# Description of the task:
Pictures don't belong in the copy; print all the records exactly.
____
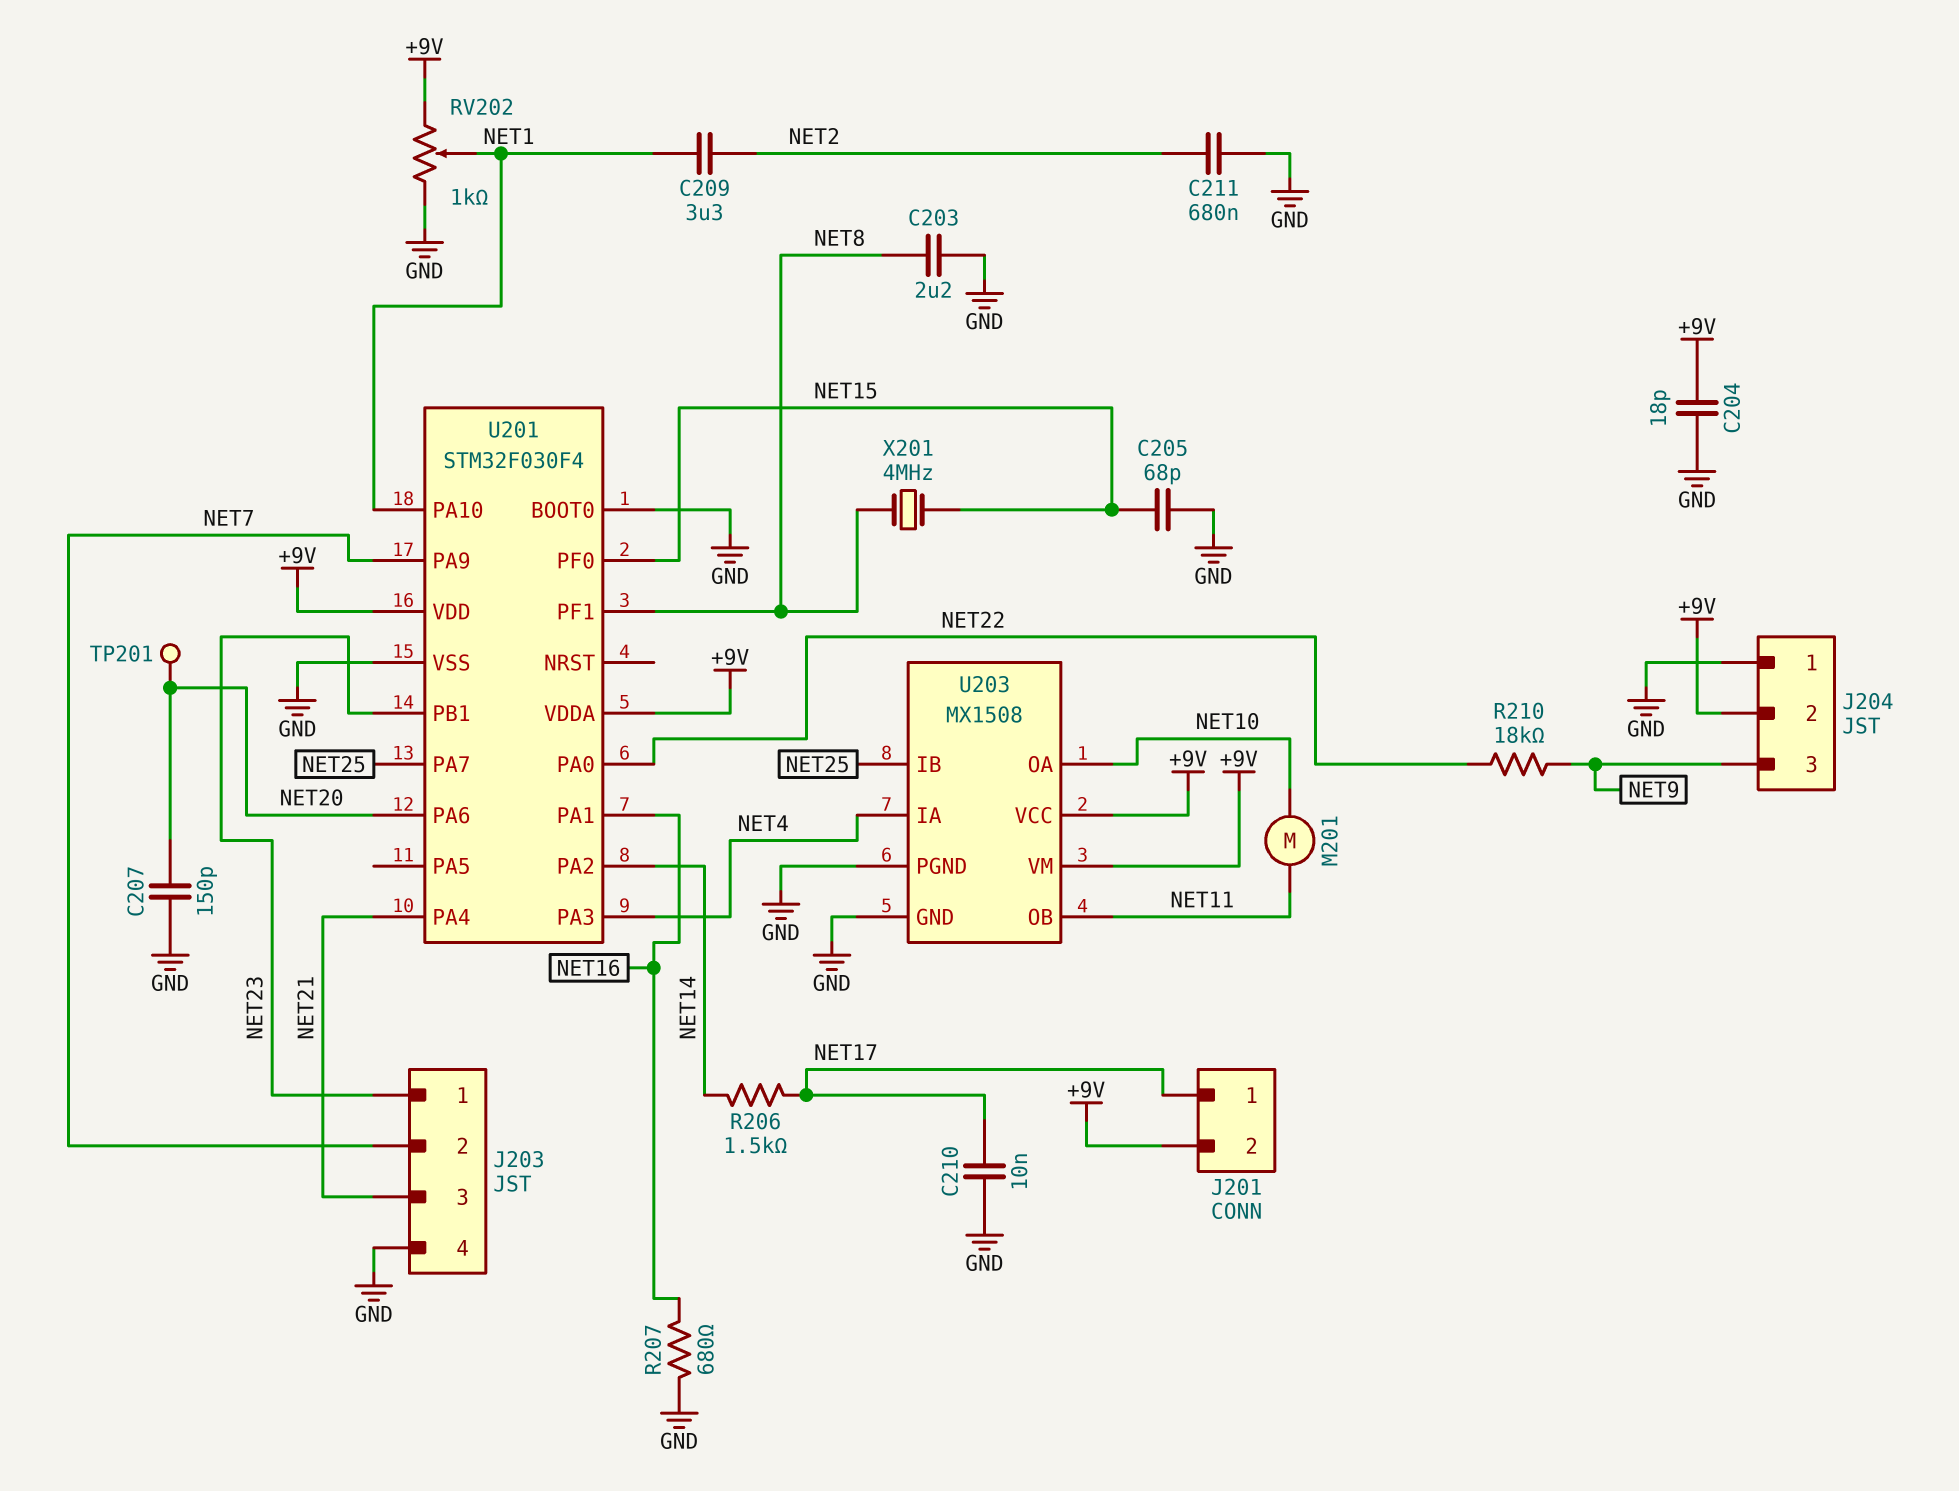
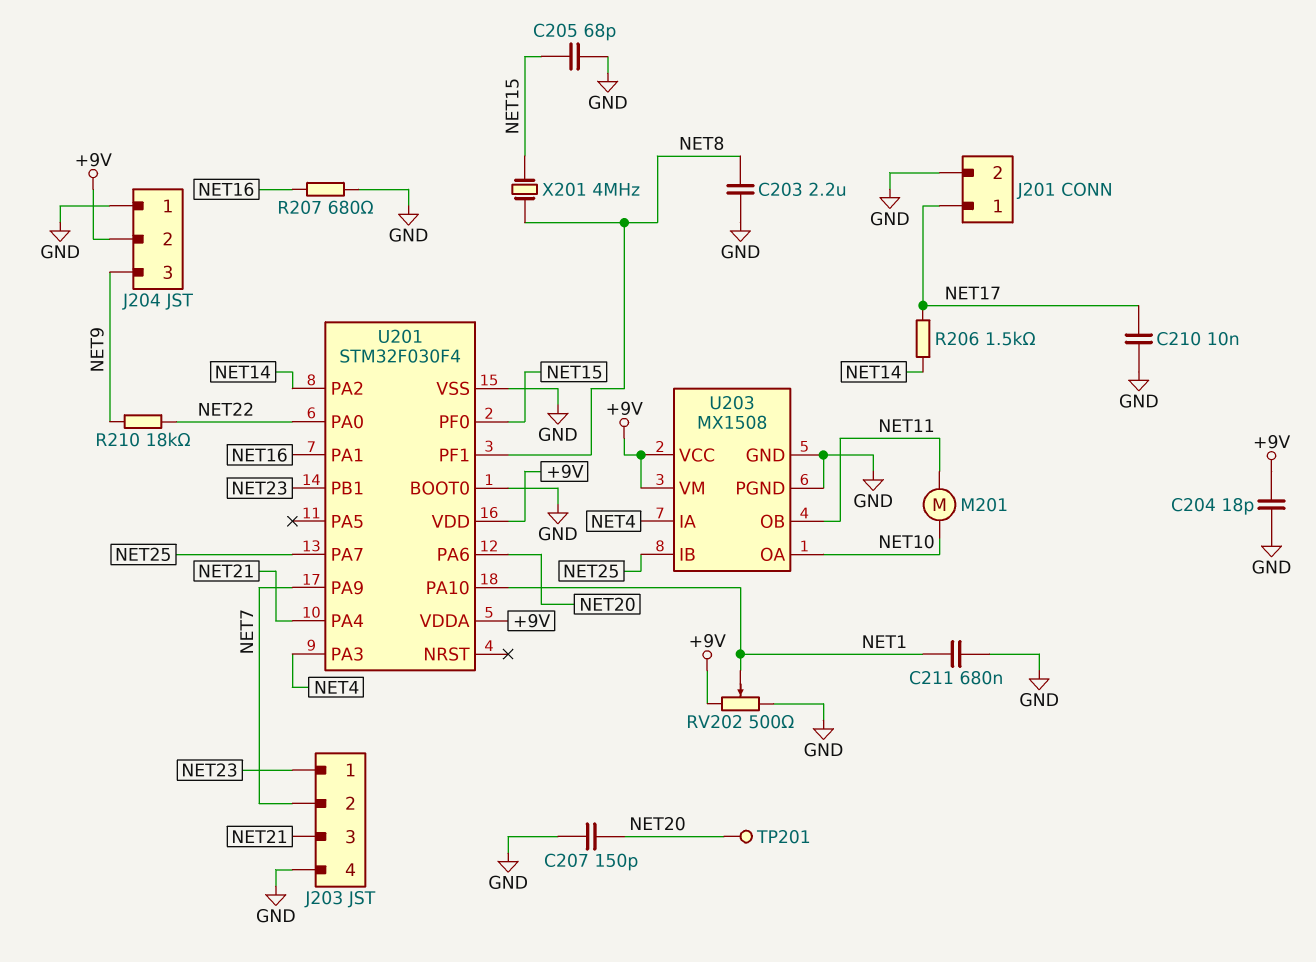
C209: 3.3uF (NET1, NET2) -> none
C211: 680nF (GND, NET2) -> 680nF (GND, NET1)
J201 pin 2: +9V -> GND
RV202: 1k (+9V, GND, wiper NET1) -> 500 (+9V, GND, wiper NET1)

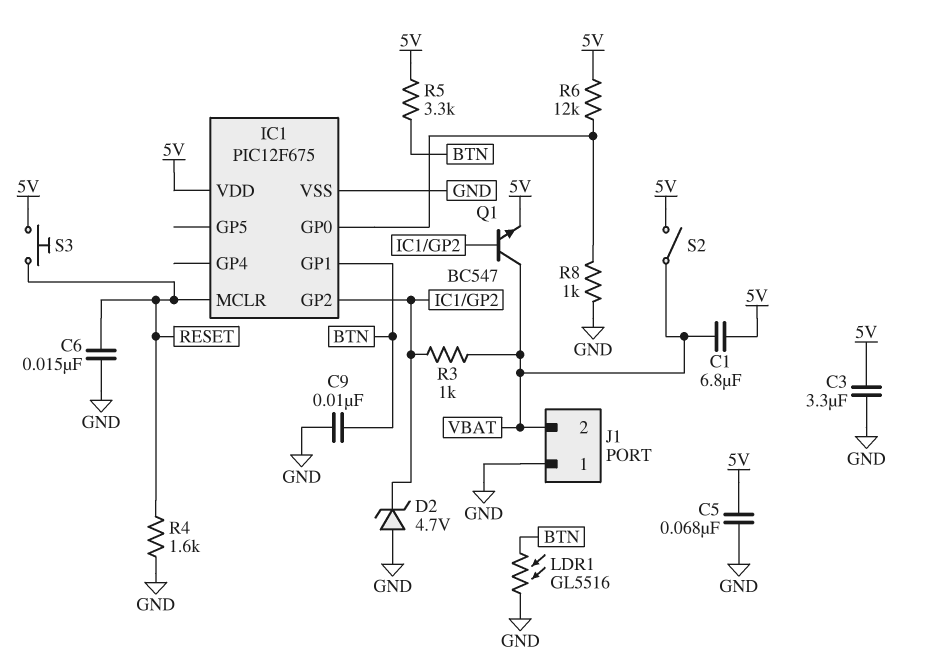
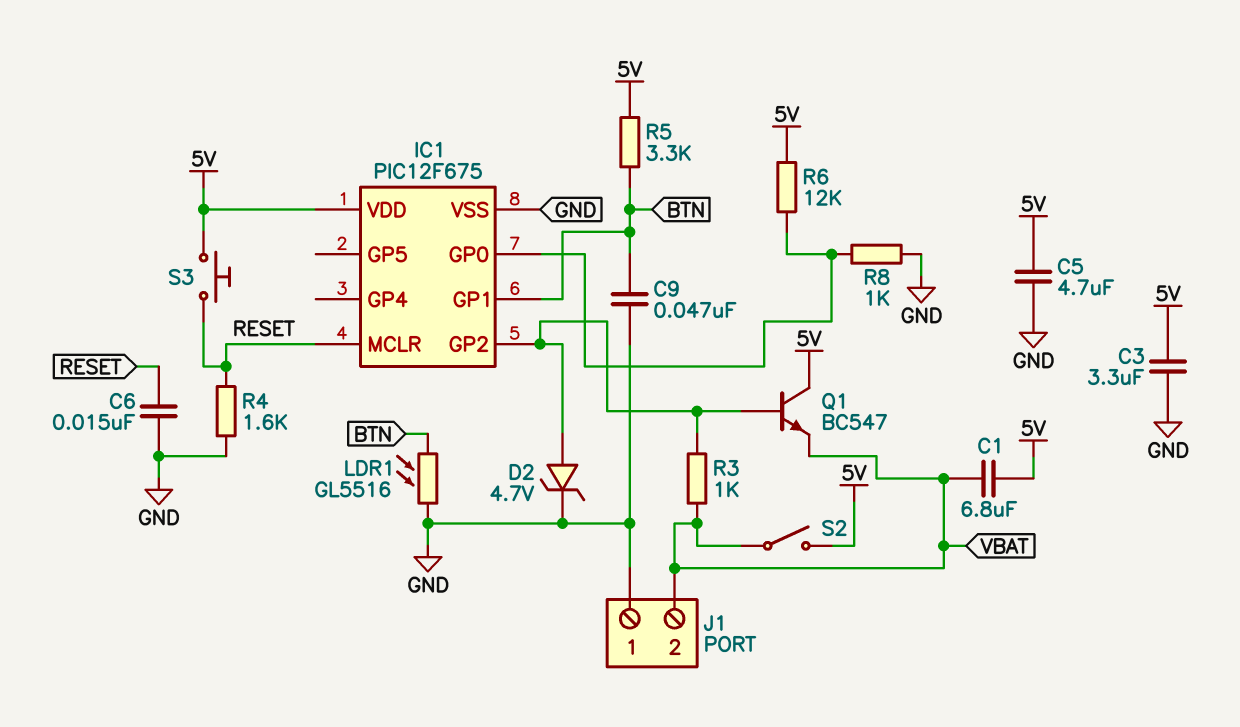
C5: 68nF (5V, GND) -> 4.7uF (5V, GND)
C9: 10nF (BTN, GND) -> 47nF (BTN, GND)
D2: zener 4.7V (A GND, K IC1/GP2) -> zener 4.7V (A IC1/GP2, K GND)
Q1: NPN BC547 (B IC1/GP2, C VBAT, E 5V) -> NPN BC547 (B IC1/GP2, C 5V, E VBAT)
____
# The answer:
C209: 3.3uF (NET1, NET2) -> none
C211: 680nF (GND, NET2) -> 680nF (GND, NET1)
J201 pin 2: +9V -> GND
RV202: 1k (+9V, GND, wiper NET1) -> 500 (+9V, GND, wiper NET1)

C5: 68nF (5V, GND) -> 4.7uF (5V, GND)
C9: 10nF (BTN, GND) -> 47nF (BTN, GND)
D2: zener 4.7V (A GND, K IC1/GP2) -> zener 4.7V (A IC1/GP2, K GND)
Q1: NPN BC547 (B IC1/GP2, C VBAT, E 5V) -> NPN BC547 (B IC1/GP2, C 5V, E VBAT)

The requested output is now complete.